▶ **Set task**: Turn the material into a numbered list, omitting blank lines, starting at its very first line and ending at the line containing "Name [174, 38]", with both ends included.

▶ **Source records**:
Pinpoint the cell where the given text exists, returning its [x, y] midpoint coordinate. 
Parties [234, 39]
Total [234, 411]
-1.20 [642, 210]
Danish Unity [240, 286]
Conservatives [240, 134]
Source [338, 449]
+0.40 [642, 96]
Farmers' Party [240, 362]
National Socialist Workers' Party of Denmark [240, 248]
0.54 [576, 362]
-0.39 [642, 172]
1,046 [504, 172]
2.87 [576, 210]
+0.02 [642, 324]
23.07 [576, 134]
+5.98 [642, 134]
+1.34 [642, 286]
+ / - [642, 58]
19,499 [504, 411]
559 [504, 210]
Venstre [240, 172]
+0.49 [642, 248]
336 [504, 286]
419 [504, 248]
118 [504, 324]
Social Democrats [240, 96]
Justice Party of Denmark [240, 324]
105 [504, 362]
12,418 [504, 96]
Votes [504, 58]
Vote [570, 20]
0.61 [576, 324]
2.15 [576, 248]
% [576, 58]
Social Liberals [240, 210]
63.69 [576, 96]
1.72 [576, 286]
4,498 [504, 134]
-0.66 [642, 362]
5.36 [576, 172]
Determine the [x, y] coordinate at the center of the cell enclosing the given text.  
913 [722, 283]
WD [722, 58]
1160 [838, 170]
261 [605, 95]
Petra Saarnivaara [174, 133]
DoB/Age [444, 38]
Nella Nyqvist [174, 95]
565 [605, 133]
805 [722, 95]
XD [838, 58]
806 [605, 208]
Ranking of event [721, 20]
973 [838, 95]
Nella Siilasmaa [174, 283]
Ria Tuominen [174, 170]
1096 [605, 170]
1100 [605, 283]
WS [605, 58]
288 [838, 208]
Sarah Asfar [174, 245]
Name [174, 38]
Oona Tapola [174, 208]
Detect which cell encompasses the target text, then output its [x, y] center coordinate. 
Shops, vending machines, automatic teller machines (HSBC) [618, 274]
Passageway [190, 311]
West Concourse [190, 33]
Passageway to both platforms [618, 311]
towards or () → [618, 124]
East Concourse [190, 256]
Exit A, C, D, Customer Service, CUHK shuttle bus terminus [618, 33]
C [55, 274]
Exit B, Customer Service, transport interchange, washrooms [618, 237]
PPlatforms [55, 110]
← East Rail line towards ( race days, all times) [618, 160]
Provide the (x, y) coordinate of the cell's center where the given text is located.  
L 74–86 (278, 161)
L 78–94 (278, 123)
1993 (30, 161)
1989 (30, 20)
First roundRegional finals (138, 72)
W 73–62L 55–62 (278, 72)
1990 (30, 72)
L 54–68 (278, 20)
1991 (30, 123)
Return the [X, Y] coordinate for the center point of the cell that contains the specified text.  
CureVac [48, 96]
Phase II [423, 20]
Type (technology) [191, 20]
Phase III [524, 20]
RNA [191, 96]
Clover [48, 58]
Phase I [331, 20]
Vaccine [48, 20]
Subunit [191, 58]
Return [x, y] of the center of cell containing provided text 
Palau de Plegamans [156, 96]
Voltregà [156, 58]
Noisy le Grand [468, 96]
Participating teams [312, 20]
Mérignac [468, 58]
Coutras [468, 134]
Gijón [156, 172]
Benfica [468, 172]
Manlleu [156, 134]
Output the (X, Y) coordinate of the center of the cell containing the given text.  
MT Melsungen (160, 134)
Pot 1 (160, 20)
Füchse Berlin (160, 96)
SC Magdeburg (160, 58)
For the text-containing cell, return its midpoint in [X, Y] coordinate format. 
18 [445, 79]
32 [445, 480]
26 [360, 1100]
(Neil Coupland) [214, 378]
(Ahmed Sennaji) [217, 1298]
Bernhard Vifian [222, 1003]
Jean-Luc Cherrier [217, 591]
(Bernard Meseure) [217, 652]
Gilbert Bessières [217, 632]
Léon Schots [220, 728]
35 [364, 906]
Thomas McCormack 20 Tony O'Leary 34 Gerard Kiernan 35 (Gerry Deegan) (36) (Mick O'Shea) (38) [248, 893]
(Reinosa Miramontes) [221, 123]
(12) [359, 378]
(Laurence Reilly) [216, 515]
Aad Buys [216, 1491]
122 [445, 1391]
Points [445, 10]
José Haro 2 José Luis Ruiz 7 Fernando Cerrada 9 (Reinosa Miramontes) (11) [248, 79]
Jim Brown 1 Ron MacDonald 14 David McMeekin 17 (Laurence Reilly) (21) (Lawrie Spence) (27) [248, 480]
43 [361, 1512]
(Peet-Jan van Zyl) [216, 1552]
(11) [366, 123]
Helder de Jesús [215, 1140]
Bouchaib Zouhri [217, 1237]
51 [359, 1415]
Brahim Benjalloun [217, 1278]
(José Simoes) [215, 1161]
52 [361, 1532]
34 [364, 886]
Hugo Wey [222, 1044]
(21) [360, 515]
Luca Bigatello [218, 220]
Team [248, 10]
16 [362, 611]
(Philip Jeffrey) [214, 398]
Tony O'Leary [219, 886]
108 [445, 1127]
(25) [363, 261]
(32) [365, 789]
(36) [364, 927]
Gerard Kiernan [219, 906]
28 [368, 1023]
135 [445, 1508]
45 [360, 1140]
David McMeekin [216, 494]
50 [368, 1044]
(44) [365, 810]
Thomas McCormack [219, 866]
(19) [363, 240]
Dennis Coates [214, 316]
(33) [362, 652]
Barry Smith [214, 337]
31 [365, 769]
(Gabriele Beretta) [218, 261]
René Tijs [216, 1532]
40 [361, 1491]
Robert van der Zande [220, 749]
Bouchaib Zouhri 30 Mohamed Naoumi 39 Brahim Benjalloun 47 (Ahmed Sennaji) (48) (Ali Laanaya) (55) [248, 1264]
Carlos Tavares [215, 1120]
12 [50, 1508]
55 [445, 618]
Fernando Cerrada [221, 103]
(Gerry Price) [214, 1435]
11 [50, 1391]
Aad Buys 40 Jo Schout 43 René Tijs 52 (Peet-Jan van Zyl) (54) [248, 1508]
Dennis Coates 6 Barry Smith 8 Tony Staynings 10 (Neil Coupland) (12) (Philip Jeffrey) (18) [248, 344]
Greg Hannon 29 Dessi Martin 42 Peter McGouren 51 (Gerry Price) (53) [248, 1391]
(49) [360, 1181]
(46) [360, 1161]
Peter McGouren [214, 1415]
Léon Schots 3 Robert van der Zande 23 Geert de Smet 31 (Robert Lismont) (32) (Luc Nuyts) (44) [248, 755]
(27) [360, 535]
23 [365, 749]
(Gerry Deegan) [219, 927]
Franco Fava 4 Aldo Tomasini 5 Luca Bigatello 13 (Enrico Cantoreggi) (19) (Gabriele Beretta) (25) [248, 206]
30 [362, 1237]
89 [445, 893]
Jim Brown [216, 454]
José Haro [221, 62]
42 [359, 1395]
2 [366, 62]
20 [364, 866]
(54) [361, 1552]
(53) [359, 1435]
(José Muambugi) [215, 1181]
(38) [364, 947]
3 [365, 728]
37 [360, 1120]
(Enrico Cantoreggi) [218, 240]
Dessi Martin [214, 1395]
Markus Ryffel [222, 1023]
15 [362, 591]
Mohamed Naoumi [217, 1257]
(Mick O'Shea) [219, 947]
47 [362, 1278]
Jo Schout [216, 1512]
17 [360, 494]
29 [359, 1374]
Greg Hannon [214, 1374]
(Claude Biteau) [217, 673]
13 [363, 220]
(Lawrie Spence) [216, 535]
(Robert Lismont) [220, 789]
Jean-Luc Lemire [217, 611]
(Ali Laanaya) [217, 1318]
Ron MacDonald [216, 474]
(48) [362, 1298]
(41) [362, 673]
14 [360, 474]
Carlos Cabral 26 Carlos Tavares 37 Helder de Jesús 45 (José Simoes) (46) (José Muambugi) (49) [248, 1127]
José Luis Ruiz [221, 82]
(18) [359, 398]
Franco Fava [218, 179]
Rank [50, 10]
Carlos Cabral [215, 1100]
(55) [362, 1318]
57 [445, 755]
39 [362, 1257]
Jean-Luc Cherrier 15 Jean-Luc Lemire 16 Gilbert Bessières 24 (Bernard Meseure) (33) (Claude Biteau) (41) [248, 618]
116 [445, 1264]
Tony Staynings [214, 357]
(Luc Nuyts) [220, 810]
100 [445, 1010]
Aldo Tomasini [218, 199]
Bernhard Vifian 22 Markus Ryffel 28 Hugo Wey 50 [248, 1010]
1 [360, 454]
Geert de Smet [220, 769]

▶ **Solved problem**:
1. Pinpoint the cell where the given text exists, returning its [x, y] midpoint coordinate. 
2. Parties [234, 39]
3. Total [234, 411]
4. -1.20 [642, 210]
5. Danish Unity [240, 286]
6. Conservatives [240, 134]
7. Source [338, 449]
8. +0.40 [642, 96]
9. Farmers' Party [240, 362]
10. National Socialist Workers' Party of Denmark [240, 248]
11. 0.54 [576, 362]
12. -0.39 [642, 172]
13. 1,046 [504, 172]
14. 2.87 [576, 210]
15. +0.02 [642, 324]
16. 23.07 [576, 134]
17. +5.98 [642, 134]
18. +1.34 [642, 286]
19. + / - [642, 58]
20. 19,499 [504, 411]
21. 559 [504, 210]
22. Venstre [240, 172]
23. +0.49 [642, 248]
24. 336 [504, 286]
25. 419 [504, 248]
26. 118 [504, 324]
27. Social Democrats [240, 96]
28. Justice Party of Denmark [240, 324]
29. 105 [504, 362]
30. 12,418 [504, 96]
31. Votes [504, 58]
32. Vote [570, 20]
33. 0.61 [576, 324]
34. 2.15 [576, 248]
35. % [576, 58]
36. Social Liberals [240, 210]
37. 63.69 [576, 96]
38. 1.72 [576, 286]
39. 4,498 [504, 134]
40. -0.66 [642, 362]
41. 5.36 [576, 172]
42. Determine the [x, y] coordinate at the center of the cell enclosing the given text.  
43. 913 [722, 283]
44. WD [722, 58]
45. 1160 [838, 170]
46. 261 [605, 95]
47. Petra Saarnivaara [174, 133]
48. DoB/Age [444, 38]
49. Nella Nyqvist [174, 95]
50. 565 [605, 133]
51. 805 [722, 95]
52. XD [838, 58]
53. 806 [605, 208]
54. Ranking of event [721, 20]
55. 973 [838, 95]
56. Nella Siilasmaa [174, 283]
57. Ria Tuominen [174, 170]
58. 1096 [605, 170]
59. 1100 [605, 283]
60. WS [605, 58]
61. 288 [838, 208]
62. Sarah Asfar [174, 245]
63. Name [174, 38]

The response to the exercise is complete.